- _Work to be completed_
Copy exactly the lines of the material below, starting with the first and including the line that holds "white book: 3 -> 2".

- _Dataset entries_
########
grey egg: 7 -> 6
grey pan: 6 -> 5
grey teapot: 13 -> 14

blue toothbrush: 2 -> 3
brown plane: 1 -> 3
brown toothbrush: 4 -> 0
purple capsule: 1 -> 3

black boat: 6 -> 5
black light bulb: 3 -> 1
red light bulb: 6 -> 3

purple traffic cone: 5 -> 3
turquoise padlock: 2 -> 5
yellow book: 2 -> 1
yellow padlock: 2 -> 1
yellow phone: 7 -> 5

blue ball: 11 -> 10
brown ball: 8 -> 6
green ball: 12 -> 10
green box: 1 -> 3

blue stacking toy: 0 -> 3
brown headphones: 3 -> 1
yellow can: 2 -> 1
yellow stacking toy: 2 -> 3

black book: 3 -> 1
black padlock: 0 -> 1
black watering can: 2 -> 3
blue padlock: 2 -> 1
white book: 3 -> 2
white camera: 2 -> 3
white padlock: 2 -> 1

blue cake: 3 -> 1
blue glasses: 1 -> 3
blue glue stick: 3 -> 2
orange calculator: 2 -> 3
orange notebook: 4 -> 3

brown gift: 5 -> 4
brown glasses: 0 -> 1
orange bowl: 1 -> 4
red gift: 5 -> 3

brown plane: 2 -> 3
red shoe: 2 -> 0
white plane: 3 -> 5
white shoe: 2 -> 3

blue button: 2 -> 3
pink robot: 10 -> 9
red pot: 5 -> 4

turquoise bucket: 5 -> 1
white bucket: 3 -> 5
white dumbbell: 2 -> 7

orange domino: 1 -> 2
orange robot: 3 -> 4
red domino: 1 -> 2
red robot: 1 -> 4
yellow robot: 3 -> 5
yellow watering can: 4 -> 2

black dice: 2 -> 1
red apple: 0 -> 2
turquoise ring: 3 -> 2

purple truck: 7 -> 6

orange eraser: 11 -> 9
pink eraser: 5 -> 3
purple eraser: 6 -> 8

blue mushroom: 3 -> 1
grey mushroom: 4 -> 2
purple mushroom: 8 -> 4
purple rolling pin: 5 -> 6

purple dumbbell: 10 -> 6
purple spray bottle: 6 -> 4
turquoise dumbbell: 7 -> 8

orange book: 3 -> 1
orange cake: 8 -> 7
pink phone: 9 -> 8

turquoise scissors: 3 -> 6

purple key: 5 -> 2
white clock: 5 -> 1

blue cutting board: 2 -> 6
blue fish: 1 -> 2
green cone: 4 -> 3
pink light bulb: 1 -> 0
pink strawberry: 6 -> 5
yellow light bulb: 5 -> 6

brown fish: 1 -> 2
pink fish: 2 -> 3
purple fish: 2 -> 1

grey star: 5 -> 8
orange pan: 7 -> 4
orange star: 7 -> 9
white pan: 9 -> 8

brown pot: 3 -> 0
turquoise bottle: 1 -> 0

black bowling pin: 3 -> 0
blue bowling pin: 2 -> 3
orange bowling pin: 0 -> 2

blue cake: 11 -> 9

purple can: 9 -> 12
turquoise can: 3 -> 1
########
- _Task output_
grey egg: 7 -> 6
grey pan: 6 -> 5
grey teapot: 13 -> 14

blue toothbrush: 2 -> 3
brown plane: 1 -> 3
brown toothbrush: 4 -> 0
purple capsule: 1 -> 3

black boat: 6 -> 5
black light bulb: 3 -> 1
red light bulb: 6 -> 3

purple traffic cone: 5 -> 3
turquoise padlock: 2 -> 5
yellow book: 2 -> 1
yellow padlock: 2 -> 1
yellow phone: 7 -> 5

blue ball: 11 -> 10
brown ball: 8 -> 6
green ball: 12 -> 10
green box: 1 -> 3

blue stacking toy: 0 -> 3
brown headphones: 3 -> 1
yellow can: 2 -> 1
yellow stacking toy: 2 -> 3

black book: 3 -> 1
black padlock: 0 -> 1
black watering can: 2 -> 3
blue padlock: 2 -> 1
white book: 3 -> 2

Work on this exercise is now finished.